• **TASK REQUIREMENTS**
Below are the entries. Transcribe exactly the lines from the one with "banner.md: [96,157,118,184] ->" through the one with "Tasks on gateway: [64,285,322,441]", ends included, and leave out all others.

[Opening DATASET CONTENT section]

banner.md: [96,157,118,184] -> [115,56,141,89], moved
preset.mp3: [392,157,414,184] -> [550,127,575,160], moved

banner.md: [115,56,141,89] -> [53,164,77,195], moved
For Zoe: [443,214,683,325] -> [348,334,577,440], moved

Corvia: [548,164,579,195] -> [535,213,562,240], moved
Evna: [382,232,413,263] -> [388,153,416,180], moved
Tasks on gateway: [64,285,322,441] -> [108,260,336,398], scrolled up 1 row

[Closing DATASET CONTENT section]
[Opening DATASET CONTENT section]

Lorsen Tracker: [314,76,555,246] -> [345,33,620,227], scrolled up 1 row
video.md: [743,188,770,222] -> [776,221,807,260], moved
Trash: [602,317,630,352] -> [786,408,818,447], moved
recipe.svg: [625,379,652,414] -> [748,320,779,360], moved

[Closing DATASET CONTENT section]
[Opening DATASET CONTENT section]

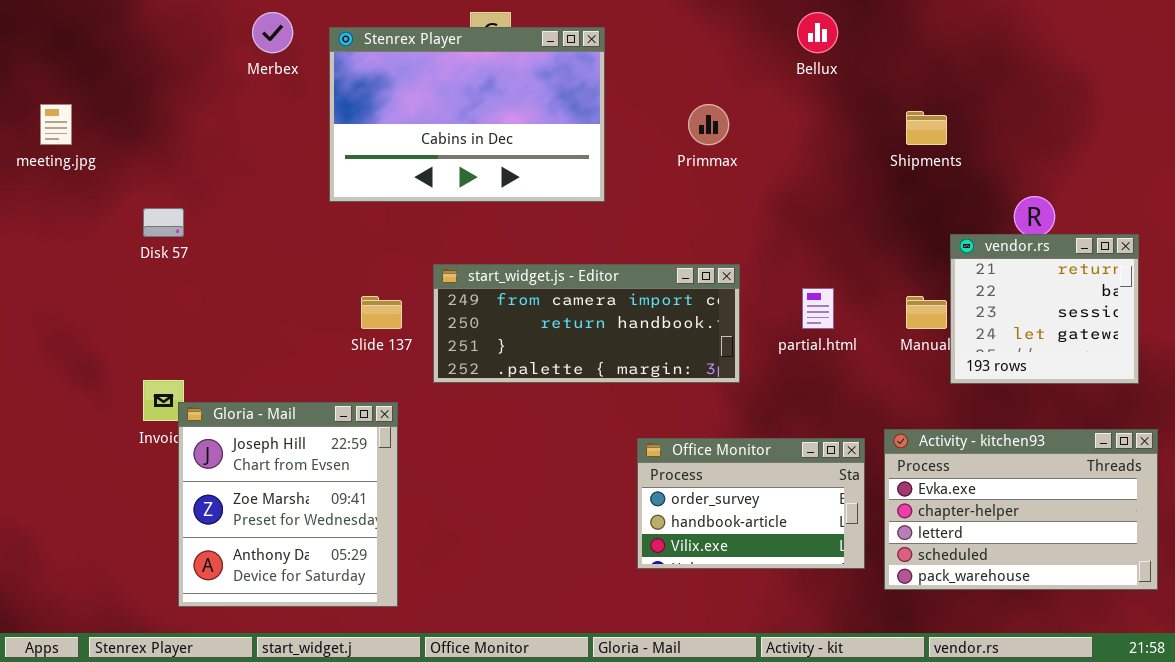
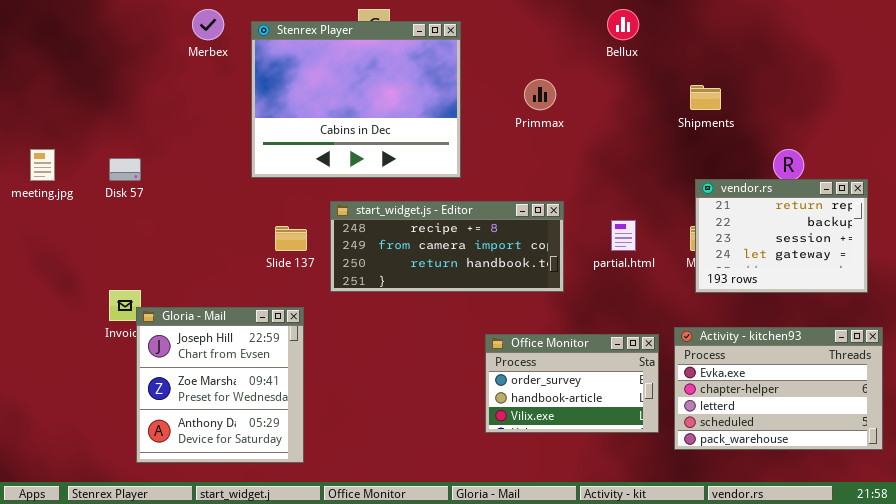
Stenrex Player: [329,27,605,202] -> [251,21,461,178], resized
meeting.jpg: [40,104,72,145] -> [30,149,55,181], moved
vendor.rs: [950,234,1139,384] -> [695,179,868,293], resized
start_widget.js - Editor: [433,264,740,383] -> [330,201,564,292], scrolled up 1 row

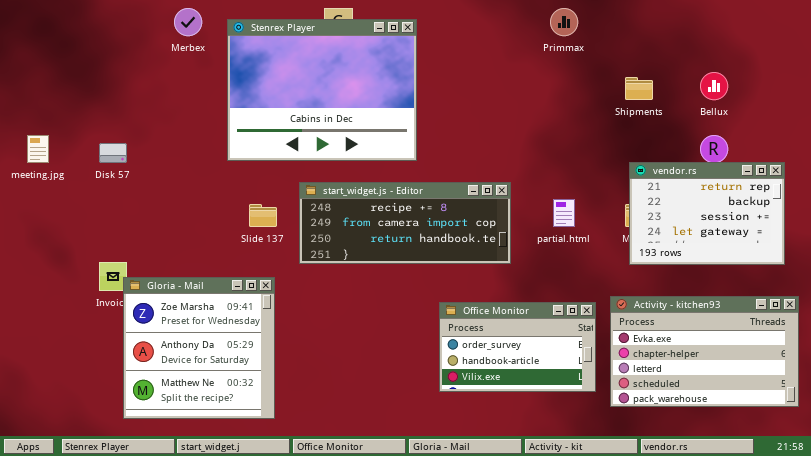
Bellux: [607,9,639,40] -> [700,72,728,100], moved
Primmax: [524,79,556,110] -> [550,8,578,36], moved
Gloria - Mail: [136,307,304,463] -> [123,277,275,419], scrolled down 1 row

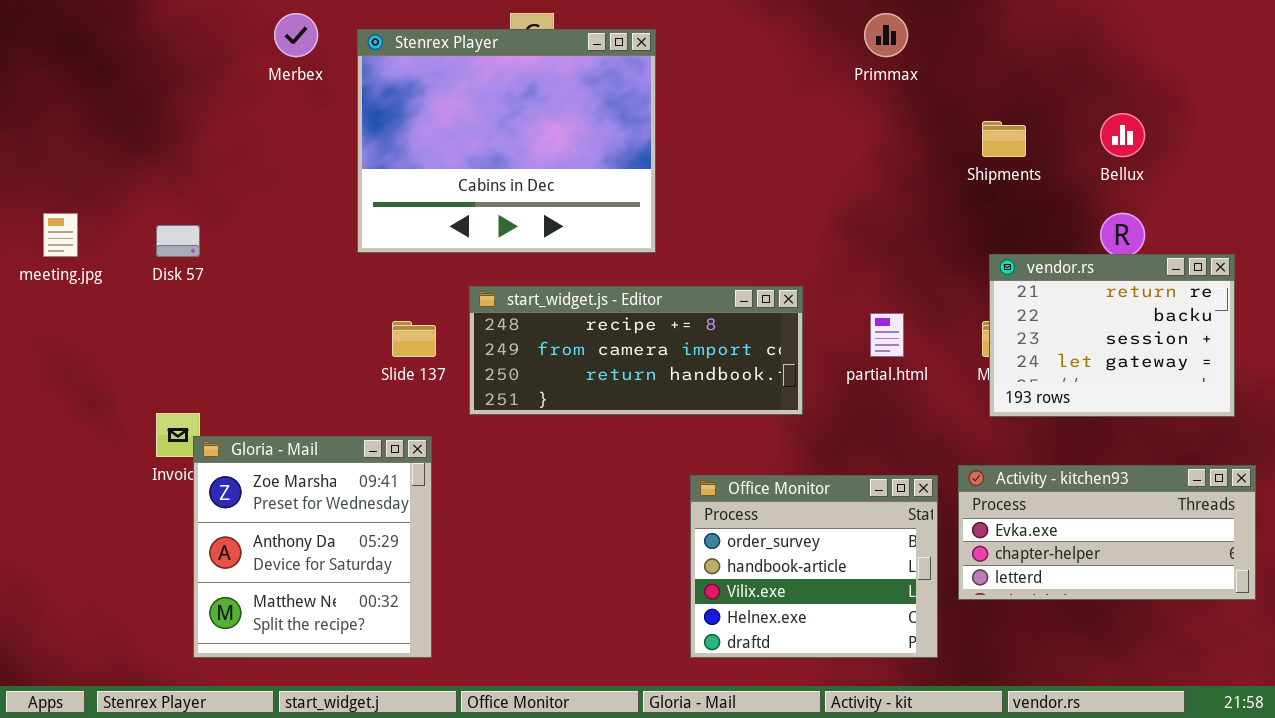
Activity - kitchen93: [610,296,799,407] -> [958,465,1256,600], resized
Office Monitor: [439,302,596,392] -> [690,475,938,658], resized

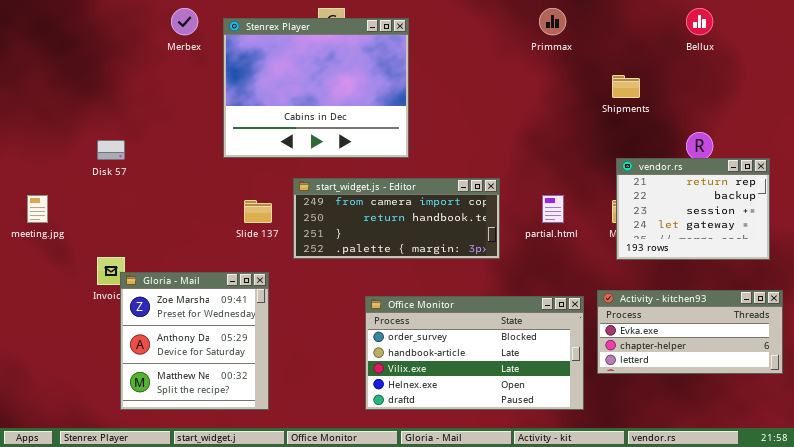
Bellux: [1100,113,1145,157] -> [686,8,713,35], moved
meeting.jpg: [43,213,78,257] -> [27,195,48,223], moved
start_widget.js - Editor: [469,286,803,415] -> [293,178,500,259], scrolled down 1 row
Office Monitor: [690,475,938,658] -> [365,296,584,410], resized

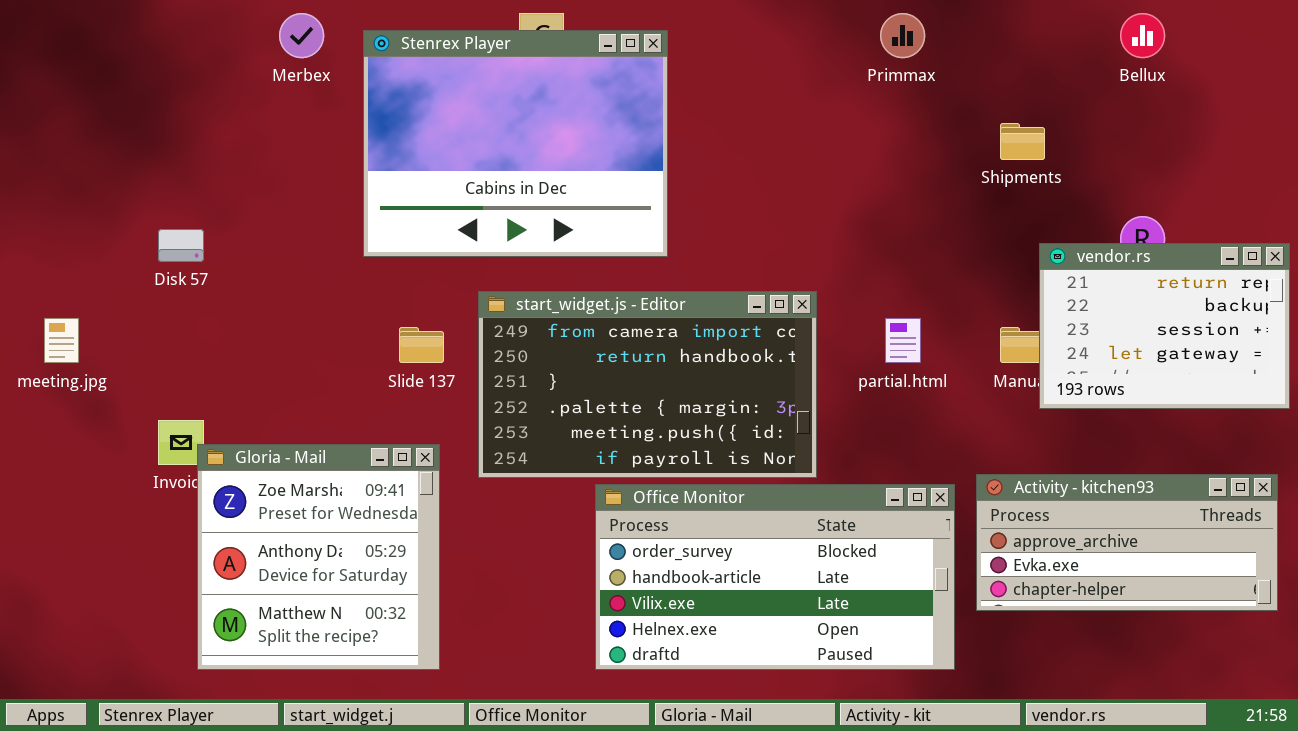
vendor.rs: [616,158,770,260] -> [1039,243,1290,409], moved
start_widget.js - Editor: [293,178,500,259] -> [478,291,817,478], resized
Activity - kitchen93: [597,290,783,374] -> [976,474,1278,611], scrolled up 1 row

[Closing DATASET CONTENT section]

• **RESULT**
banner.md: [96,157,118,184] -> [115,56,141,89], moved
preset.mp3: [392,157,414,184] -> [550,127,575,160], moved

banner.md: [115,56,141,89] -> [53,164,77,195], moved
For Zoe: [443,214,683,325] -> [348,334,577,440], moved

Corvia: [548,164,579,195] -> [535,213,562,240], moved
Evna: [382,232,413,263] -> [388,153,416,180], moved
Tasks on gateway: [64,285,322,441] -> [108,260,336,398], scrolled up 1 row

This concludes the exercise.